_ASSIGNED TASK_:
Could you copy the data that follows exactly as written, but drop the pictures?

_COLLECTED MATERIAL_:
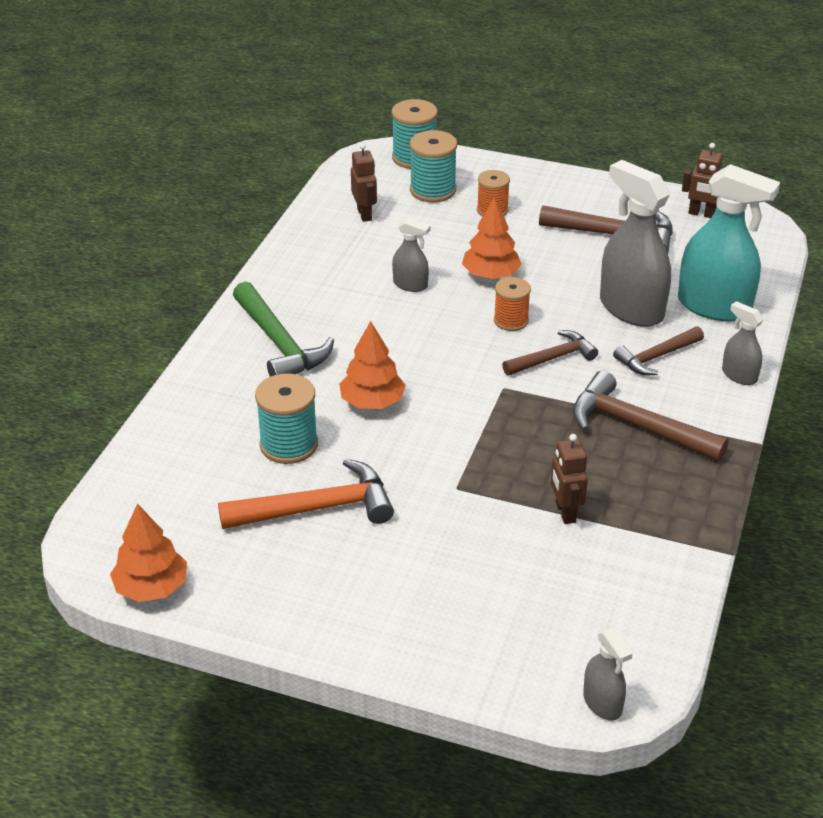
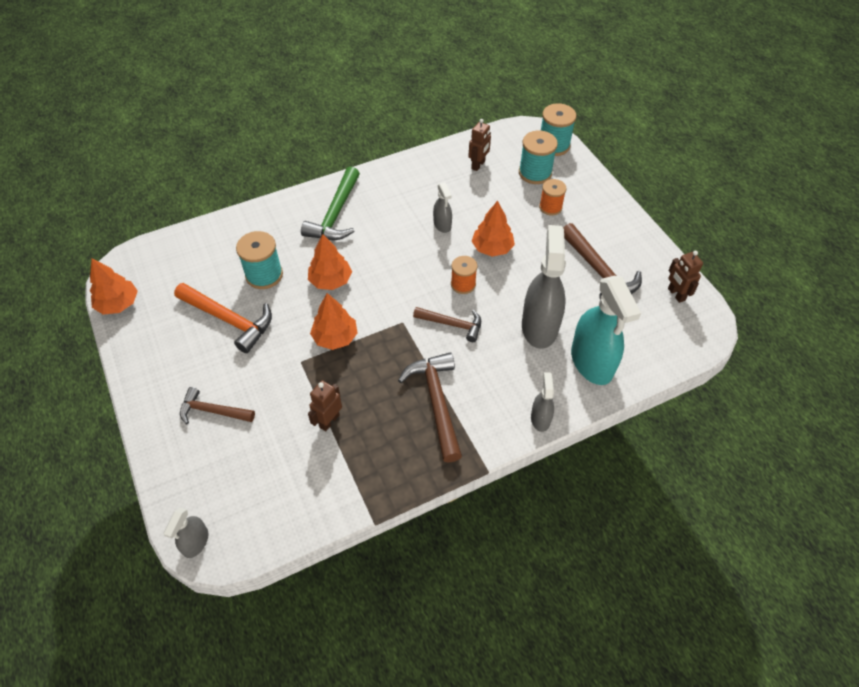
camera: 45 degrees right, 15 degrees up
(458, 444) = (335, 337): none -> orange tree
(656, 357) = (509, 368): brown hammer -> brown hammer (213, 411)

_WRITTEN RESPONSE_:
camera: 45 degrees right, 15 degrees up
(458, 444) = (335, 337): none -> orange tree
(656, 357) = (509, 368): brown hammer -> brown hammer (213, 411)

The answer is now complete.